Task objective >> With both ends included, transcribe exactly the records below from their first line to the line that contains "was: plant pot in snow-white".

▽

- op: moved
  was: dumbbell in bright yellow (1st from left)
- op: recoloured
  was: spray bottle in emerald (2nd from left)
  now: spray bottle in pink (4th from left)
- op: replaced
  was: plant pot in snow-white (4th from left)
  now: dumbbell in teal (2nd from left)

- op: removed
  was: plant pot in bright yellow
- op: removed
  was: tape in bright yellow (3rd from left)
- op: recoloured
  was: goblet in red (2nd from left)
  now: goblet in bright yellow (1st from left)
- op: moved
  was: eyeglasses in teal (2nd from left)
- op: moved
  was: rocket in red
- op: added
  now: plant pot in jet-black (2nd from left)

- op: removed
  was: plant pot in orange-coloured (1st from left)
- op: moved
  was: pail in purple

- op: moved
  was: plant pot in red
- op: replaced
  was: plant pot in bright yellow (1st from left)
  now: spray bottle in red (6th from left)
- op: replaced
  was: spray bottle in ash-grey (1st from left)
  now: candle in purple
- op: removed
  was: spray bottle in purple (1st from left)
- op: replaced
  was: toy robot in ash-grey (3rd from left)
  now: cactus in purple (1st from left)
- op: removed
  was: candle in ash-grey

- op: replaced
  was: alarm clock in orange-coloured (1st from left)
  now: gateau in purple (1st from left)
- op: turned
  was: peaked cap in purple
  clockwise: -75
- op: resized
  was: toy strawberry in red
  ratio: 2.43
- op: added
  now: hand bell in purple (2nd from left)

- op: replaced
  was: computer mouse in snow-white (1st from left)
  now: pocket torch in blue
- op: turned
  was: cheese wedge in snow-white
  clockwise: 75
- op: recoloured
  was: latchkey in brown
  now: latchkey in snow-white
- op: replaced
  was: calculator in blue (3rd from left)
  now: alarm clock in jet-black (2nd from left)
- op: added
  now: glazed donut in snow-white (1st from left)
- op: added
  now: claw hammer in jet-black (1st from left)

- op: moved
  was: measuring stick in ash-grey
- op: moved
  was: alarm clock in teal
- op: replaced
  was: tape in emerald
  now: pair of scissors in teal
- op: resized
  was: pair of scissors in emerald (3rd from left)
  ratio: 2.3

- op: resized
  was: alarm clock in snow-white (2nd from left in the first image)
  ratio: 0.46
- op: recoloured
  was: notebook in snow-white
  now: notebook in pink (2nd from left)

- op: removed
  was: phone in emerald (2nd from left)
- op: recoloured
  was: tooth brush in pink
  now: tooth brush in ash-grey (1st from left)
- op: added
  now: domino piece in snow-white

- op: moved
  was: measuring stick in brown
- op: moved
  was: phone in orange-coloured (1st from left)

△

Task solution >>
- op: moved
  was: dumbbell in bright yellow (1st from left)
- op: recoloured
  was: spray bottle in emerald (2nd from left)
  now: spray bottle in pink (4th from left)
- op: replaced
  was: plant pot in snow-white (4th from left)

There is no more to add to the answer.